START INFORMATION SUPPLIED

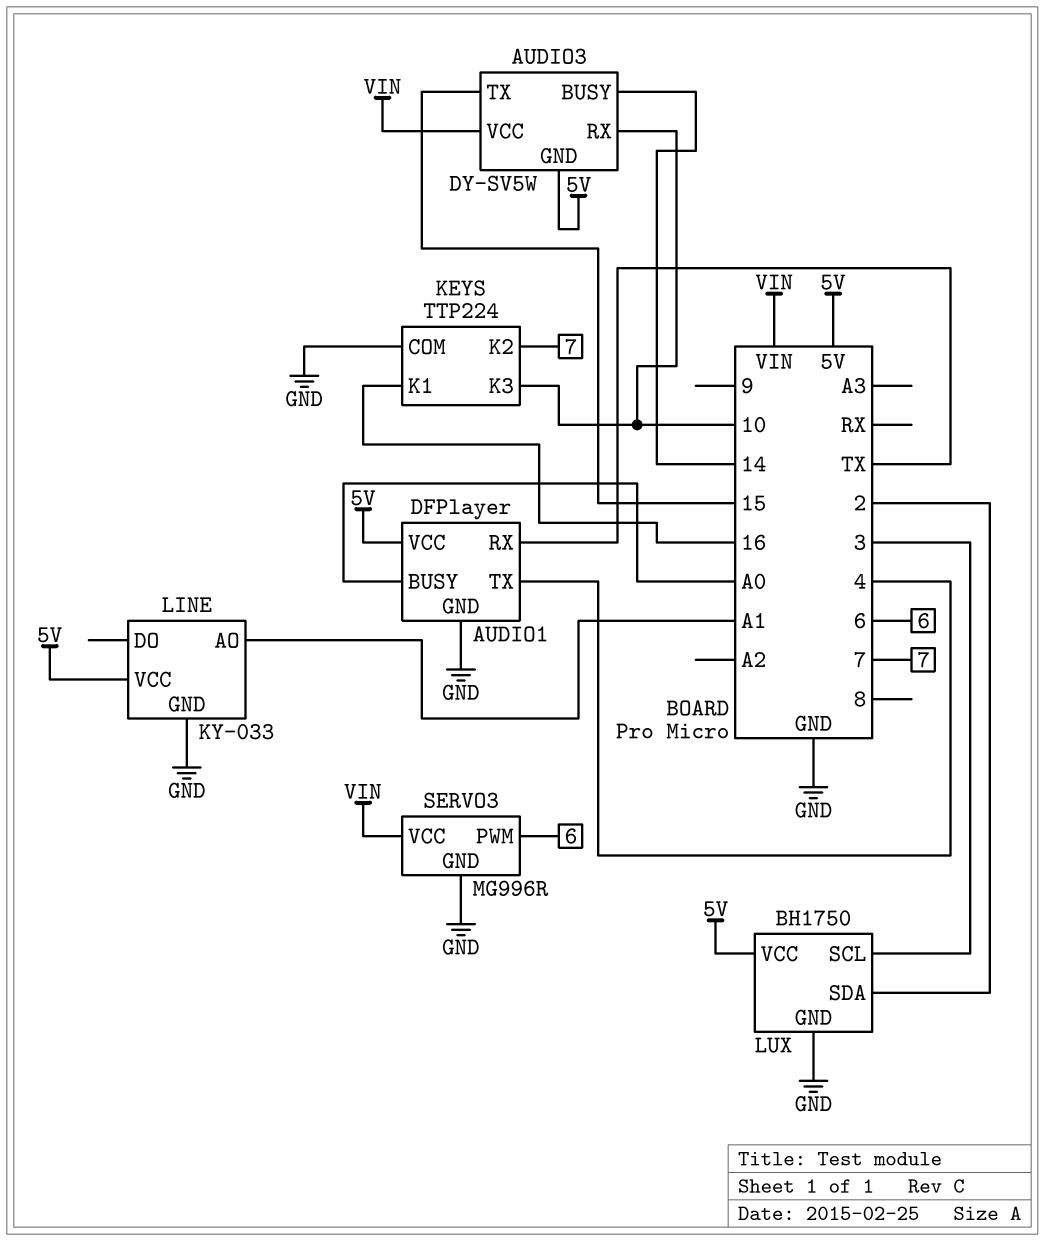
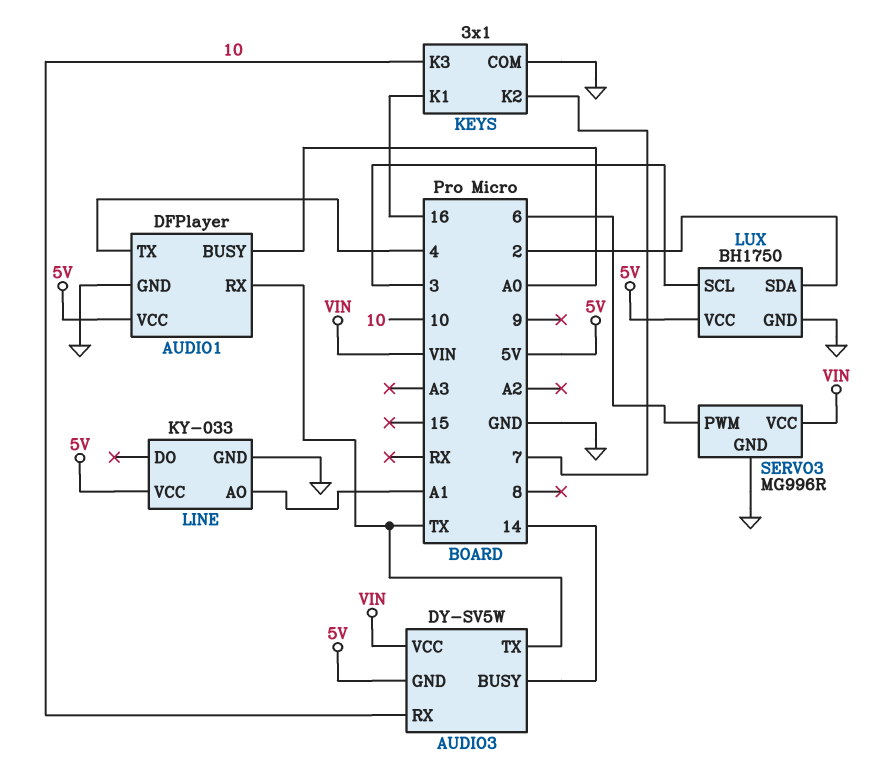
AUDIO3 pin TX: 15 -> TX
KEYS: TTP224 -> 3x1

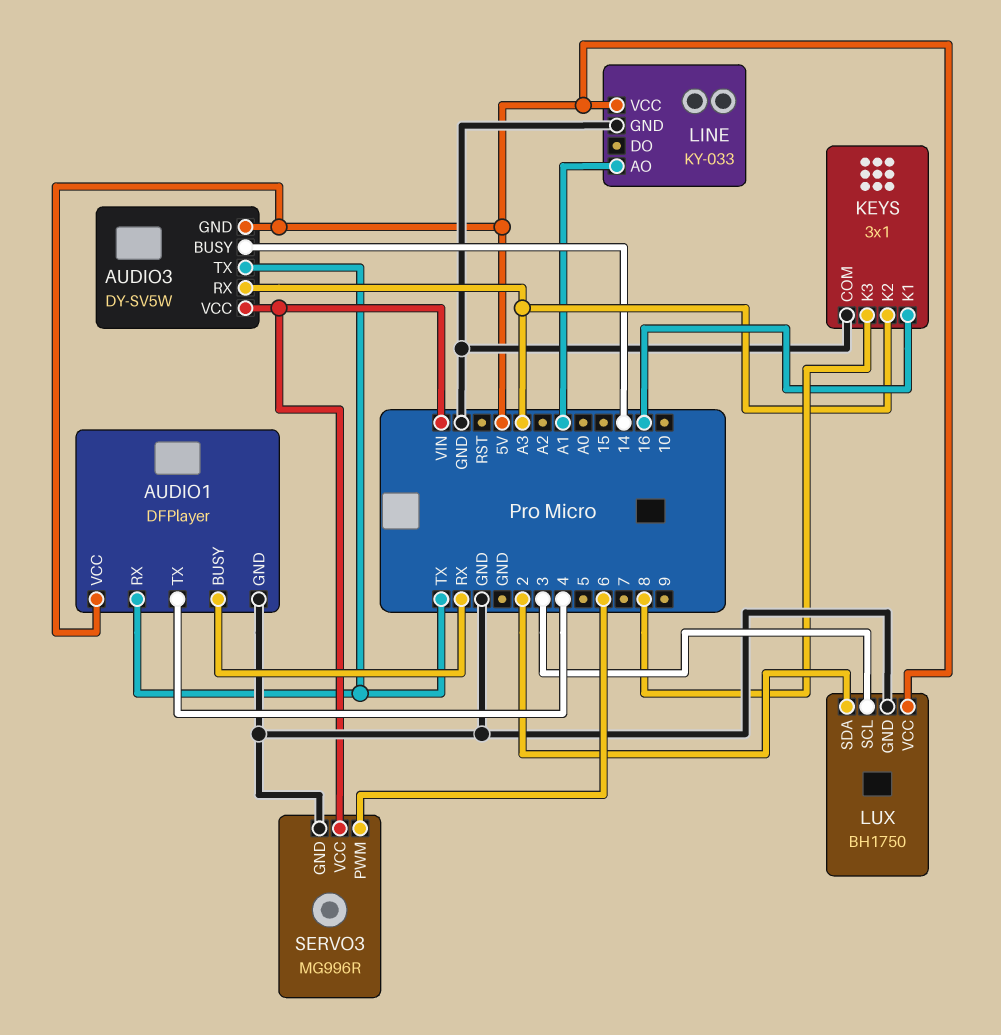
AUDIO1 pin BUSY: A0 -> RX
AUDIO3 pin RX: 10 -> A3
KEYS pin K2: 7 -> A3
KEYS pin K3: 10 -> 8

END INFORMATION SUPPLIED

WORK ORDER: Exactly the lines from the one containing "AUDIO1 pin BUSY: A0 -> RX" through the final line above, and only those, should be given again.

WRITTEN SOLUTION:
AUDIO1 pin BUSY: A0 -> RX
AUDIO3 pin RX: 10 -> A3
KEYS pin K2: 7 -> A3
KEYS pin K3: 10 -> 8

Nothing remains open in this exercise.